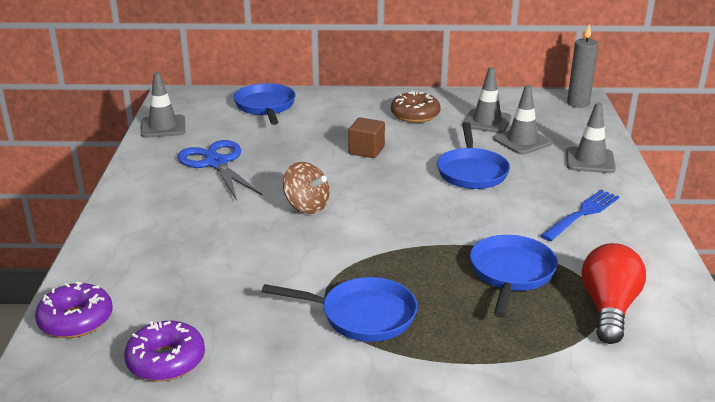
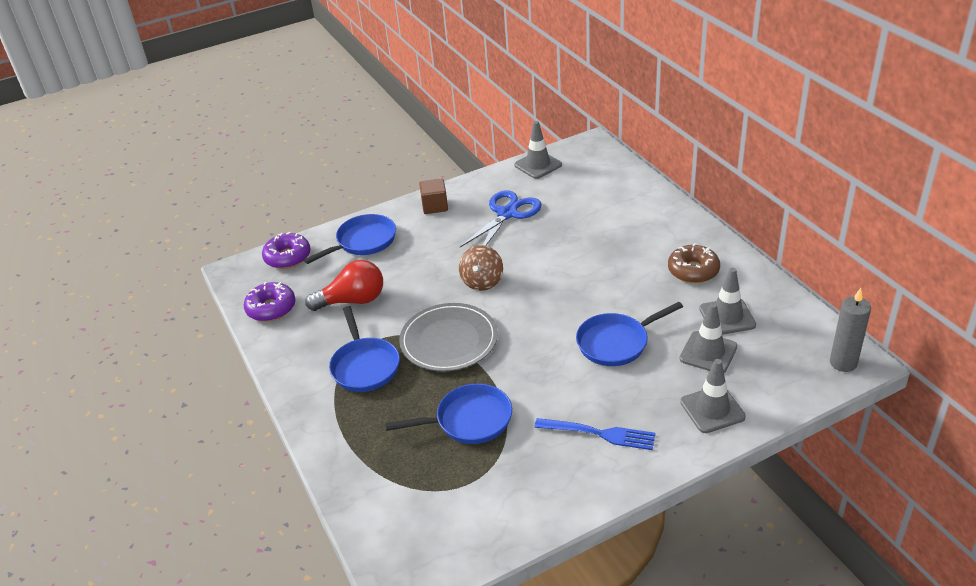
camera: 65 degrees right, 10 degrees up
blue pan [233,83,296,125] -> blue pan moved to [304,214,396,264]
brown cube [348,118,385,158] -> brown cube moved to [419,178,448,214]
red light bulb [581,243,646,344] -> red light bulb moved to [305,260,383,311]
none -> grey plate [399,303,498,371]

PROBLEM DETAILS
Using the records above, output an exact copy without any pictures.

SOLUTION FOR THIS EXERCISE
camera: 65 degrees right, 10 degrees up
blue pan [233,83,296,125] -> blue pan moved to [304,214,396,264]
brown cube [348,118,385,158] -> brown cube moved to [419,178,448,214]
red light bulb [581,243,646,344] -> red light bulb moved to [305,260,383,311]
none -> grey plate [399,303,498,371]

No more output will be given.